**What the exercise asks:**
Print the data in full, exactly as it reads.

==============================

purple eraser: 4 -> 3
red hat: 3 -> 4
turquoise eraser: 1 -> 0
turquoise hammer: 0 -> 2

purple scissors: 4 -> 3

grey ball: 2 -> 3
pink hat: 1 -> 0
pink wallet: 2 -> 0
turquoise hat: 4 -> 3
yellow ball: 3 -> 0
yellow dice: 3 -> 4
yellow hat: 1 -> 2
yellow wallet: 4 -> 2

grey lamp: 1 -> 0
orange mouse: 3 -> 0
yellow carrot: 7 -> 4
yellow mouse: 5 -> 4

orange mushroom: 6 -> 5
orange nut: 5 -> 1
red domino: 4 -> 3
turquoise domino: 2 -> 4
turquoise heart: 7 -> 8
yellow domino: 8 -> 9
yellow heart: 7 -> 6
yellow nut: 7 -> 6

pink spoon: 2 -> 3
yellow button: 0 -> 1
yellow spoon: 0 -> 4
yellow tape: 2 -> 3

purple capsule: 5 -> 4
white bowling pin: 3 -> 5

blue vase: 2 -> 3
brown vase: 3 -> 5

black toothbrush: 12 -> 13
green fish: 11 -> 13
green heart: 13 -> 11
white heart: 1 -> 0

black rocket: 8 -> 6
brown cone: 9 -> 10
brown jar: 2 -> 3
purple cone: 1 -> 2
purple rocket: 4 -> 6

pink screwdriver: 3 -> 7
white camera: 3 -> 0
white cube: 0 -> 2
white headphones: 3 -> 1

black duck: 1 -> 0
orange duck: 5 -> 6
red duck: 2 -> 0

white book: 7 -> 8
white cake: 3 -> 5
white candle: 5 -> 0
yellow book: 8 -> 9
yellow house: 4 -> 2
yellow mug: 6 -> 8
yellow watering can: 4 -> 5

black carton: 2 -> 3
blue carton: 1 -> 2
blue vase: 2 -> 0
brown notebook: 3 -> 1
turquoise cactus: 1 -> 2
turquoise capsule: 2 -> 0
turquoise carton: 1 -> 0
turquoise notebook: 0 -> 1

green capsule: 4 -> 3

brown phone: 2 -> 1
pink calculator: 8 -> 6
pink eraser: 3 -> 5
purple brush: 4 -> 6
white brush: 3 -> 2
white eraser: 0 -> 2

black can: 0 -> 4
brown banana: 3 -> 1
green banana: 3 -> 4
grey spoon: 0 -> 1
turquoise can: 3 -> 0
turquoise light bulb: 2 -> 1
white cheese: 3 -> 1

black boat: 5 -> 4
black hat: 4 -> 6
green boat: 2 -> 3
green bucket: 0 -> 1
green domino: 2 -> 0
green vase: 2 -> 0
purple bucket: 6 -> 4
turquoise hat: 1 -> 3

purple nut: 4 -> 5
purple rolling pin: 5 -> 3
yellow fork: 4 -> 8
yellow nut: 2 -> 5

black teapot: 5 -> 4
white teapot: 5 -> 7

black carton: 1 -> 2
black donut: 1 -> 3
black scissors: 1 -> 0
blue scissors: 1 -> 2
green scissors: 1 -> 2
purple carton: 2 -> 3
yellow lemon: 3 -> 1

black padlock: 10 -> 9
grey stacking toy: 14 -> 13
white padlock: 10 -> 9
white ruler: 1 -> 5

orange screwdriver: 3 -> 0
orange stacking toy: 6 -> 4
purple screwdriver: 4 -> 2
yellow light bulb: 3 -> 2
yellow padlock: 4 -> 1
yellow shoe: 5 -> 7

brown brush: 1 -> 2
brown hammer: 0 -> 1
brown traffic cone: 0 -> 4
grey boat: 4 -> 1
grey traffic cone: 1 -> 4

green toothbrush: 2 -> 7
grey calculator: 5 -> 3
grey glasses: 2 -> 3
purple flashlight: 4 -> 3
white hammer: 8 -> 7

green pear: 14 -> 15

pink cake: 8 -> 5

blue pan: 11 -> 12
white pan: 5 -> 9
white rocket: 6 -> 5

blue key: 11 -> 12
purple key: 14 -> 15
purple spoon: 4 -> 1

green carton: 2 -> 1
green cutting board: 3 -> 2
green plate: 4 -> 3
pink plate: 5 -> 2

==============================

**Response to this exercise:**
purple eraser: 4 -> 3
red hat: 3 -> 4
turquoise eraser: 1 -> 0
turquoise hammer: 0 -> 2

purple scissors: 4 -> 3

grey ball: 2 -> 3
pink hat: 1 -> 0
pink wallet: 2 -> 0
turquoise hat: 4 -> 3
yellow ball: 3 -> 0
yellow dice: 3 -> 4
yellow hat: 1 -> 2
yellow wallet: 4 -> 2

grey lamp: 1 -> 0
orange mouse: 3 -> 0
yellow carrot: 7 -> 4
yellow mouse: 5 -> 4

orange mushroom: 6 -> 5
orange nut: 5 -> 1
red domino: 4 -> 3
turquoise domino: 2 -> 4
turquoise heart: 7 -> 8
yellow domino: 8 -> 9
yellow heart: 7 -> 6
yellow nut: 7 -> 6

pink spoon: 2 -> 3
yellow button: 0 -> 1
yellow spoon: 0 -> 4
yellow tape: 2 -> 3

purple capsule: 5 -> 4
white bowling pin: 3 -> 5

blue vase: 2 -> 3
brown vase: 3 -> 5

black toothbrush: 12 -> 13
green fish: 11 -> 13
green heart: 13 -> 11
white heart: 1 -> 0

black rocket: 8 -> 6
brown cone: 9 -> 10
brown jar: 2 -> 3
purple cone: 1 -> 2
purple rocket: 4 -> 6

pink screwdriver: 3 -> 7
white camera: 3 -> 0
white cube: 0 -> 2
white headphones: 3 -> 1

black duck: 1 -> 0
orange duck: 5 -> 6
red duck: 2 -> 0

white book: 7 -> 8
white cake: 3 -> 5
white candle: 5 -> 0
yellow book: 8 -> 9
yellow house: 4 -> 2
yellow mug: 6 -> 8
yellow watering can: 4 -> 5

black carton: 2 -> 3
blue carton: 1 -> 2
blue vase: 2 -> 0
brown notebook: 3 -> 1
turquoise cactus: 1 -> 2
turquoise capsule: 2 -> 0
turquoise carton: 1 -> 0
turquoise notebook: 0 -> 1

green capsule: 4 -> 3

brown phone: 2 -> 1
pink calculator: 8 -> 6
pink eraser: 3 -> 5
purple brush: 4 -> 6
white brush: 3 -> 2
white eraser: 0 -> 2

black can: 0 -> 4
brown banana: 3 -> 1
green banana: 3 -> 4
grey spoon: 0 -> 1
turquoise can: 3 -> 0
turquoise light bulb: 2 -> 1
white cheese: 3 -> 1

black boat: 5 -> 4
black hat: 4 -> 6
green boat: 2 -> 3
green bucket: 0 -> 1
green domino: 2 -> 0
green vase: 2 -> 0
purple bucket: 6 -> 4
turquoise hat: 1 -> 3

purple nut: 4 -> 5
purple rolling pin: 5 -> 3
yellow fork: 4 -> 8
yellow nut: 2 -> 5

black teapot: 5 -> 4
white teapot: 5 -> 7

black carton: 1 -> 2
black donut: 1 -> 3
black scissors: 1 -> 0
blue scissors: 1 -> 2
green scissors: 1 -> 2
purple carton: 2 -> 3
yellow lemon: 3 -> 1

black padlock: 10 -> 9
grey stacking toy: 14 -> 13
white padlock: 10 -> 9
white ruler: 1 -> 5

orange screwdriver: 3 -> 0
orange stacking toy: 6 -> 4
purple screwdriver: 4 -> 2
yellow light bulb: 3 -> 2
yellow padlock: 4 -> 1
yellow shoe: 5 -> 7

brown brush: 1 -> 2
brown hammer: 0 -> 1
brown traffic cone: 0 -> 4
grey boat: 4 -> 1
grey traffic cone: 1 -> 4

green toothbrush: 2 -> 7
grey calculator: 5 -> 3
grey glasses: 2 -> 3
purple flashlight: 4 -> 3
white hammer: 8 -> 7

green pear: 14 -> 15

pink cake: 8 -> 5

blue pan: 11 -> 12
white pan: 5 -> 9
white rocket: 6 -> 5

blue key: 11 -> 12
purple key: 14 -> 15
purple spoon: 4 -> 1

green carton: 2 -> 1
green cutting board: 3 -> 2
green plate: 4 -> 3
pink plate: 5 -> 2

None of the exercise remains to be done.